======== DATASET EXTRACT ========
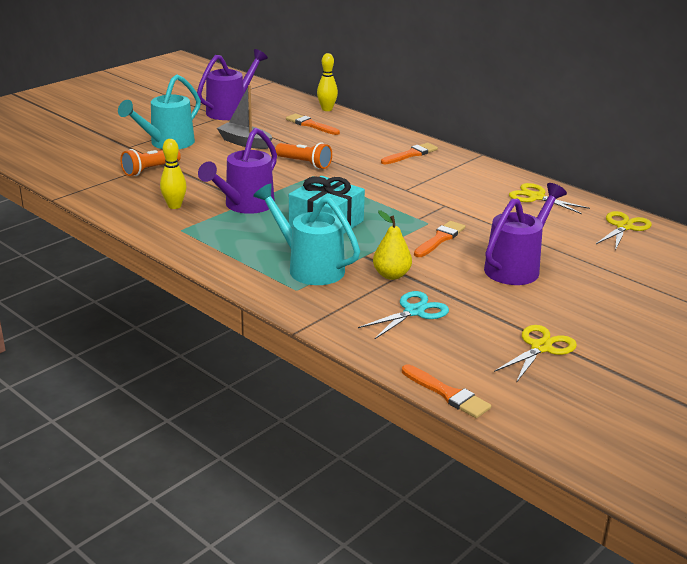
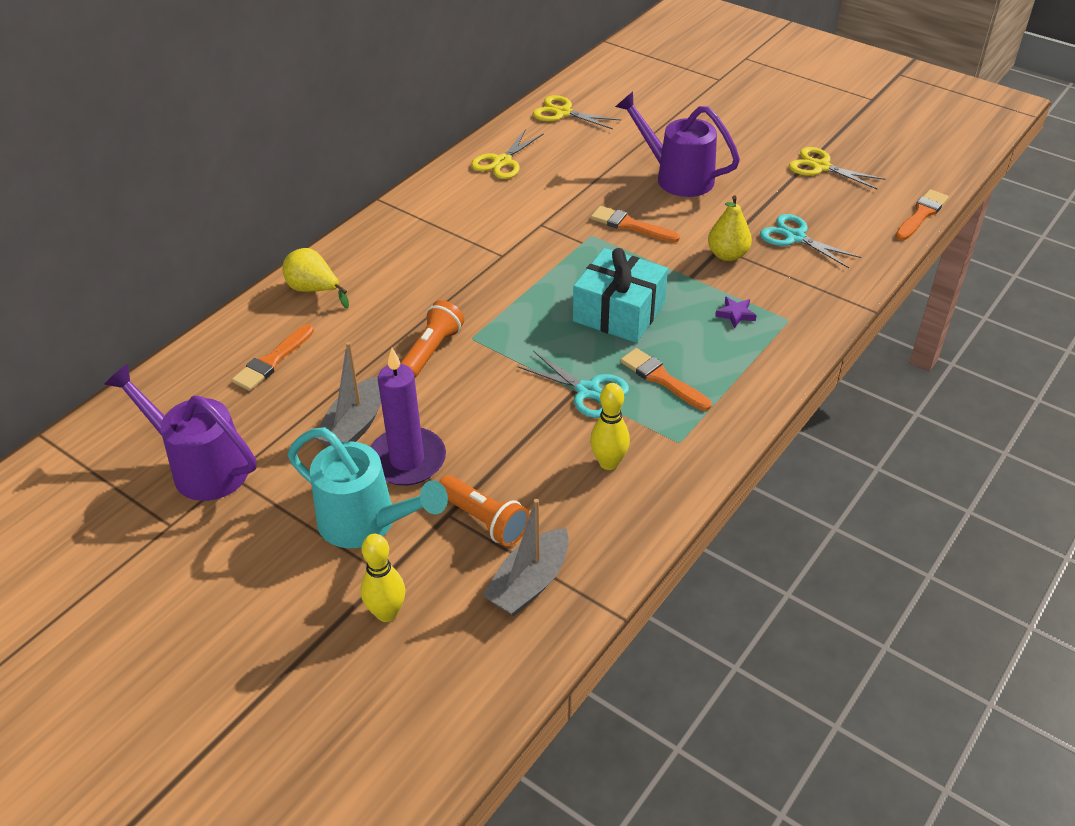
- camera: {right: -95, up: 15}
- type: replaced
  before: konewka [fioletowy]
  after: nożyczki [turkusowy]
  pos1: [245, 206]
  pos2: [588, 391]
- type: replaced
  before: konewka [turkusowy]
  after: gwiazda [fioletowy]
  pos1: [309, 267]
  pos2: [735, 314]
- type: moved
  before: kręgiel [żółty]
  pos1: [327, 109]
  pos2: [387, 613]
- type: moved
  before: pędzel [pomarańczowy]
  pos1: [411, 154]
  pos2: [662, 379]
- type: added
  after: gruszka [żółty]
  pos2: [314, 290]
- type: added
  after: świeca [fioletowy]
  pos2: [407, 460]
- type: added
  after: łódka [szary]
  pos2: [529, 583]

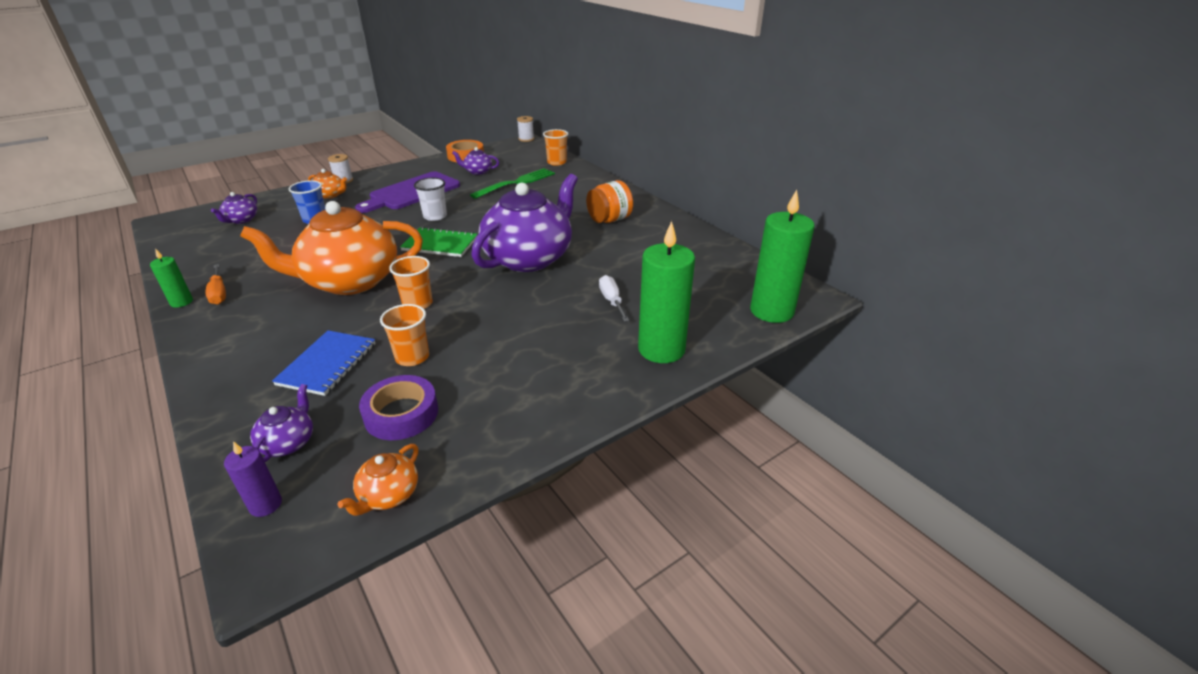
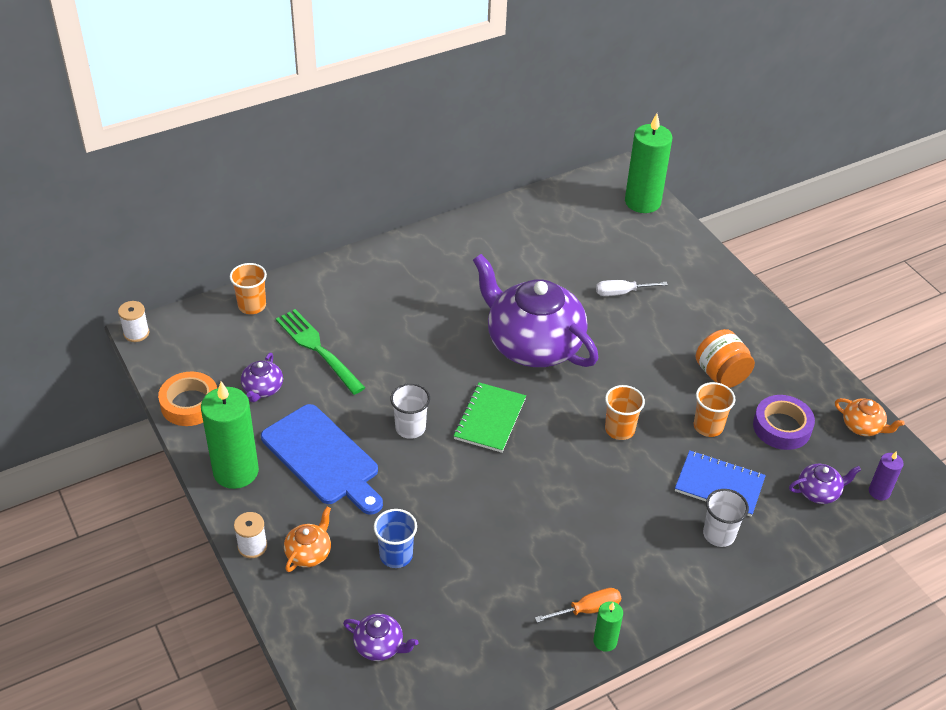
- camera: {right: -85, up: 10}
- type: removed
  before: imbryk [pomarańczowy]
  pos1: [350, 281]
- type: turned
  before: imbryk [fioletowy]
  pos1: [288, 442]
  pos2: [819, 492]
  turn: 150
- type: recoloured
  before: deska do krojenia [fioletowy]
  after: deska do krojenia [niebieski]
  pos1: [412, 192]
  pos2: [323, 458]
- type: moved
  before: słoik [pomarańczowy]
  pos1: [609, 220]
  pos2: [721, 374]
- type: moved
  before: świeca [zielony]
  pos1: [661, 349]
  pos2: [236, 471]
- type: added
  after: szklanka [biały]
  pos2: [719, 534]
========
__REQUIREMENT__. Your answer should be the lines above, from the line containing "pos2: [735, 314]" up to and including the line containing "after: łódka [szary]", reproduced exactly and with nothing else.

__COMPLETED TASK__.
  pos2: [735, 314]
- type: moved
  before: kręgiel [żółty]
  pos1: [327, 109]
  pos2: [387, 613]
- type: moved
  before: pędzel [pomarańczowy]
  pos1: [411, 154]
  pos2: [662, 379]
- type: added
  after: gruszka [żółty]
  pos2: [314, 290]
- type: added
  after: świeca [fioletowy]
  pos2: [407, 460]
- type: added
  after: łódka [szary]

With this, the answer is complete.